[Opening EXCERPTED RECORDS section]
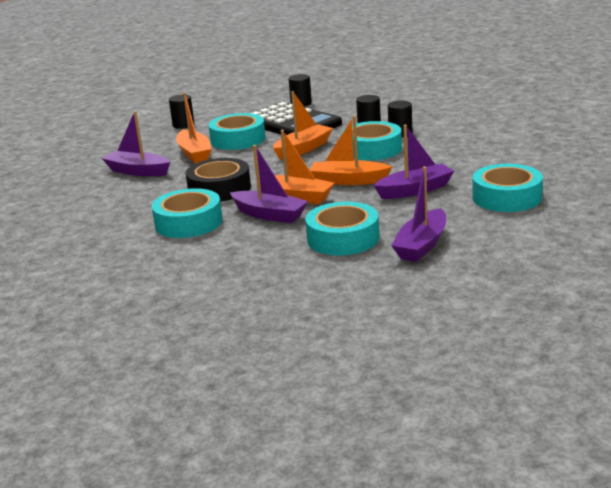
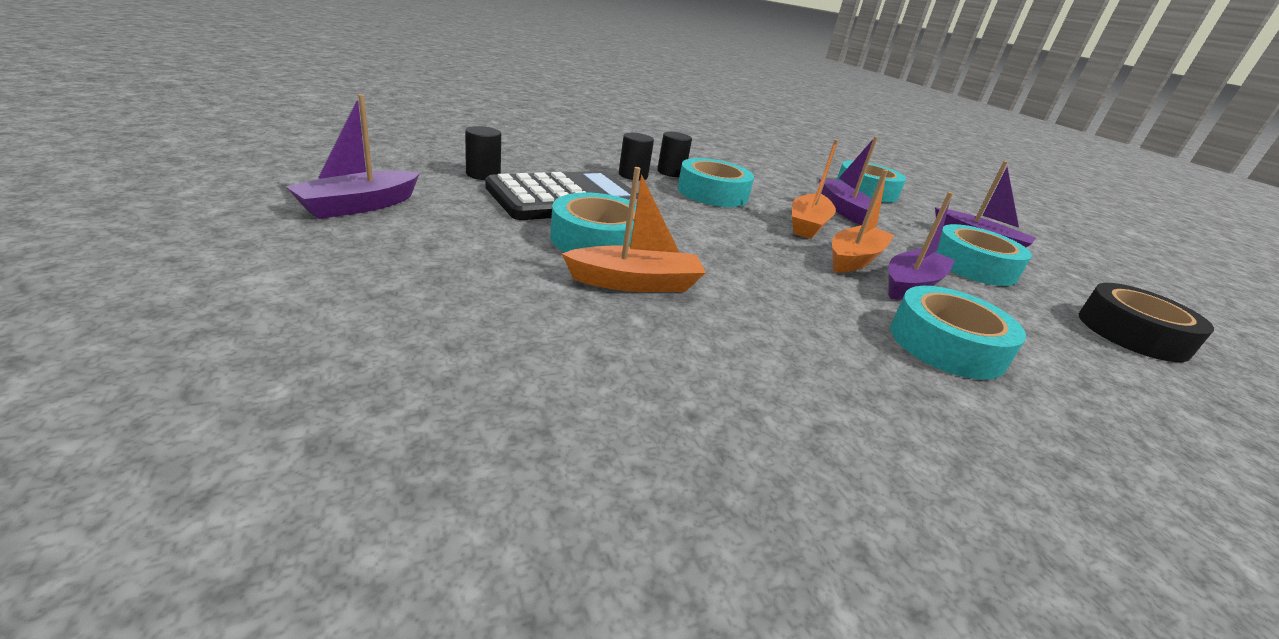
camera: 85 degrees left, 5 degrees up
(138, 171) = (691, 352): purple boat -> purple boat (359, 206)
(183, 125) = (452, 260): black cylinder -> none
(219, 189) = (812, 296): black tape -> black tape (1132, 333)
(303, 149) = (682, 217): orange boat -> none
[Closing EXCERPTED RECORDS section]
[Opening EXCERPTED RECORDS section]
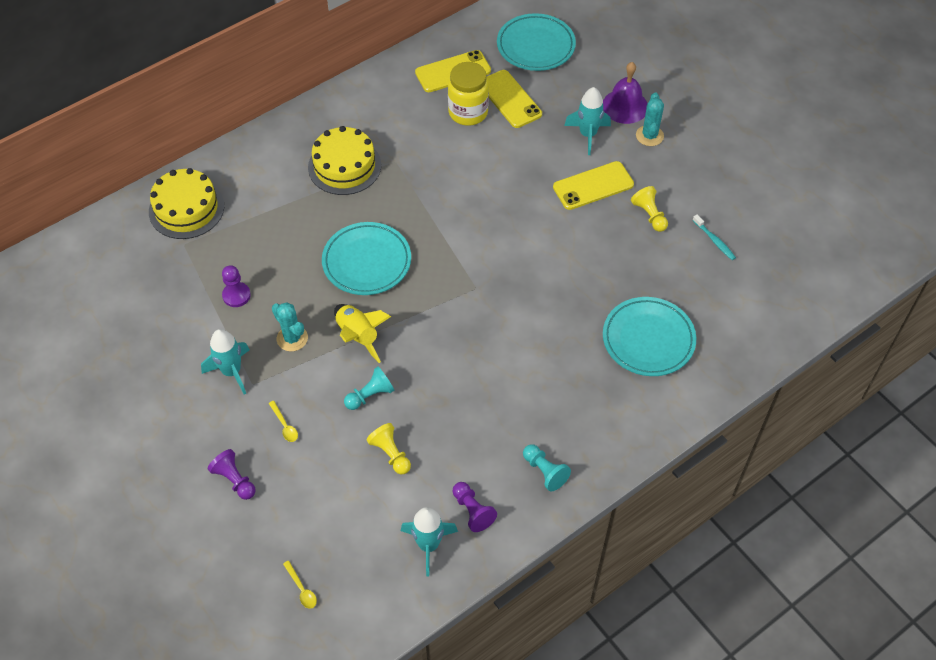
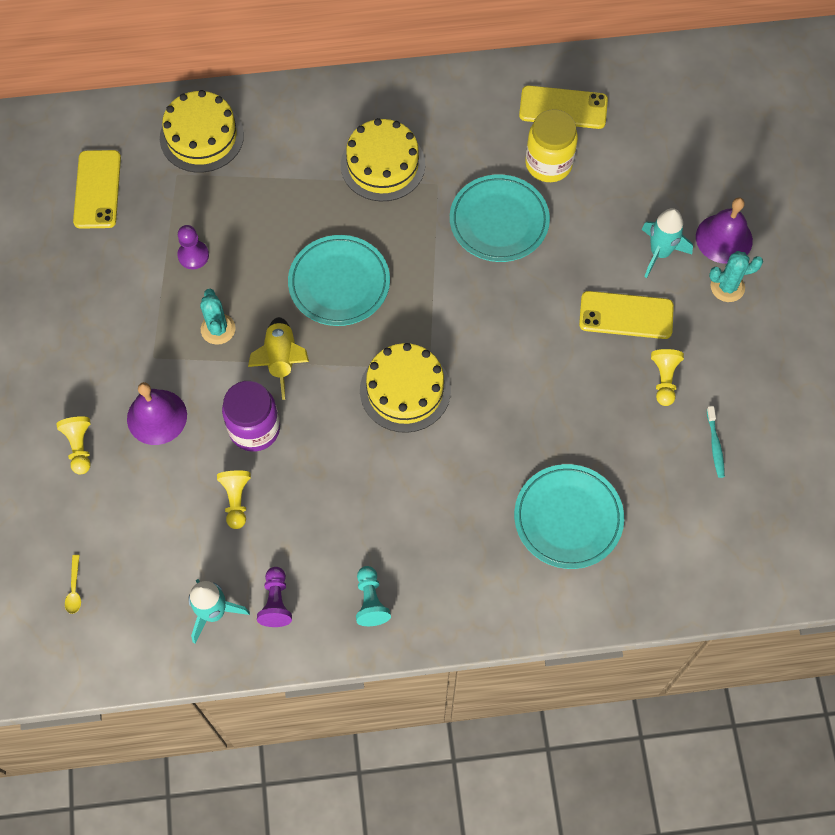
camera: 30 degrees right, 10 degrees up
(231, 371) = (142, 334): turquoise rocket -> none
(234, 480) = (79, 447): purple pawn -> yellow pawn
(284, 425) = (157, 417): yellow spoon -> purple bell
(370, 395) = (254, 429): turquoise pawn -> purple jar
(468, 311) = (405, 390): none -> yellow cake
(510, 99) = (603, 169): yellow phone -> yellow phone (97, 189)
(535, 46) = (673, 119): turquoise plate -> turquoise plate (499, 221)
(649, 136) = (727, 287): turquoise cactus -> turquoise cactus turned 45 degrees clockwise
[Closing EXCERPTED RECORDS section]
[Opening EXCERPTED RECORDS section]
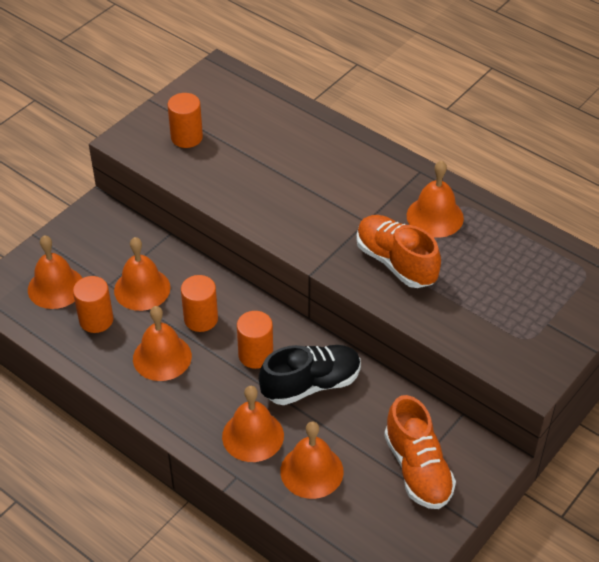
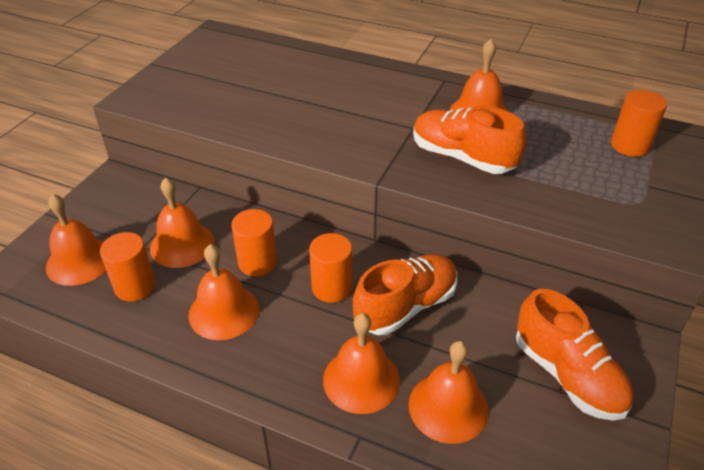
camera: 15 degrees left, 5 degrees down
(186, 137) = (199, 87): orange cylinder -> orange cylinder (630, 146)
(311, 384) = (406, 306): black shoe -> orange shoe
[Closing EXCERPTED RECORDS section]
EXERCISE GOAL
The line above containing "(186, 137) = (199, 87): orange", the line containing "(311, 384) = (406, 306): black", and every line between them are to be transcribed exactly; no other line is wanted.

TASK ANSWER
(186, 137) = (199, 87): orange cylinder -> orange cylinder (630, 146)
(311, 384) = (406, 306): black shoe -> orange shoe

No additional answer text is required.